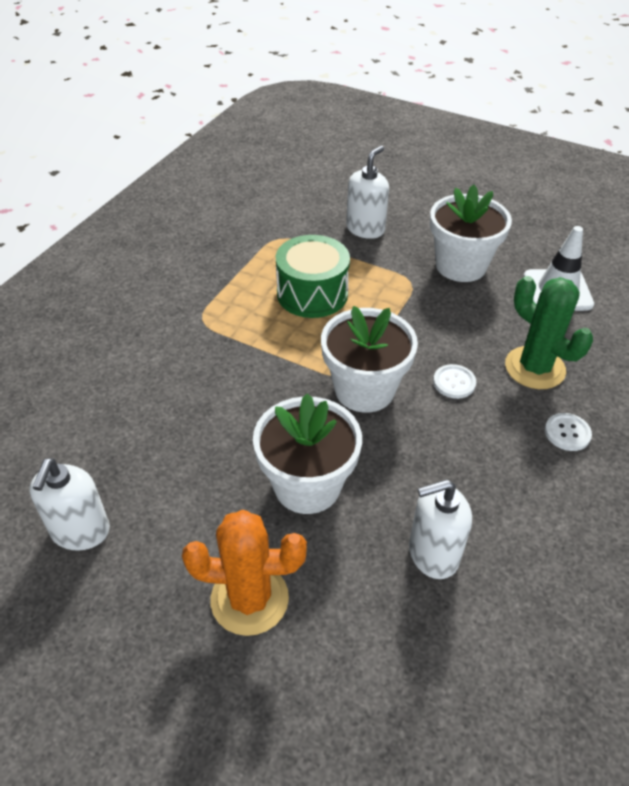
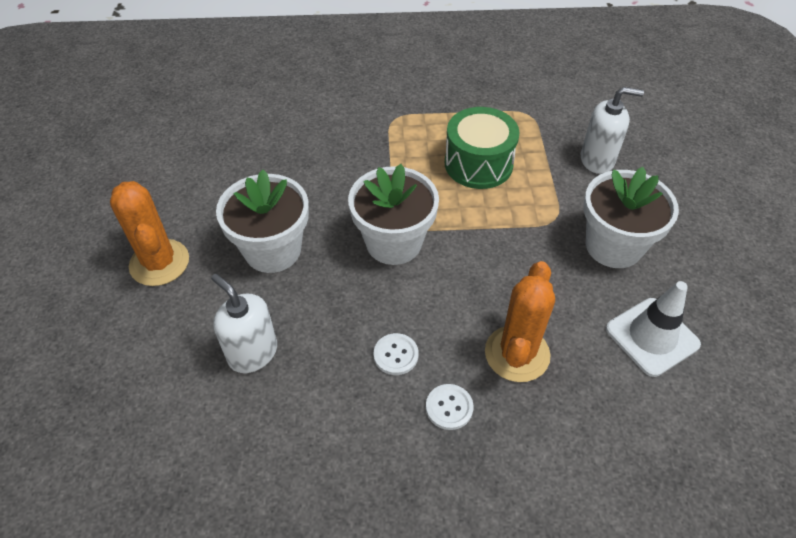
camera: 60 degrees right, 5 degrees up
(80, 531) = (169, 158): white soap dispenser -> none
(454, 382) = (448, 299): white button -> white button (396, 355)
(534, 368) = (517, 354): green cactus -> orange cactus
○ ○ ○ ○
§ How to complete this task
Return each line from the material above exactly, but not the pictures.

§ Written answer
camera: 60 degrees right, 5 degrees up
(80, 531) = (169, 158): white soap dispenser -> none
(454, 382) = (448, 299): white button -> white button (396, 355)
(534, 368) = (517, 354): green cactus -> orange cactus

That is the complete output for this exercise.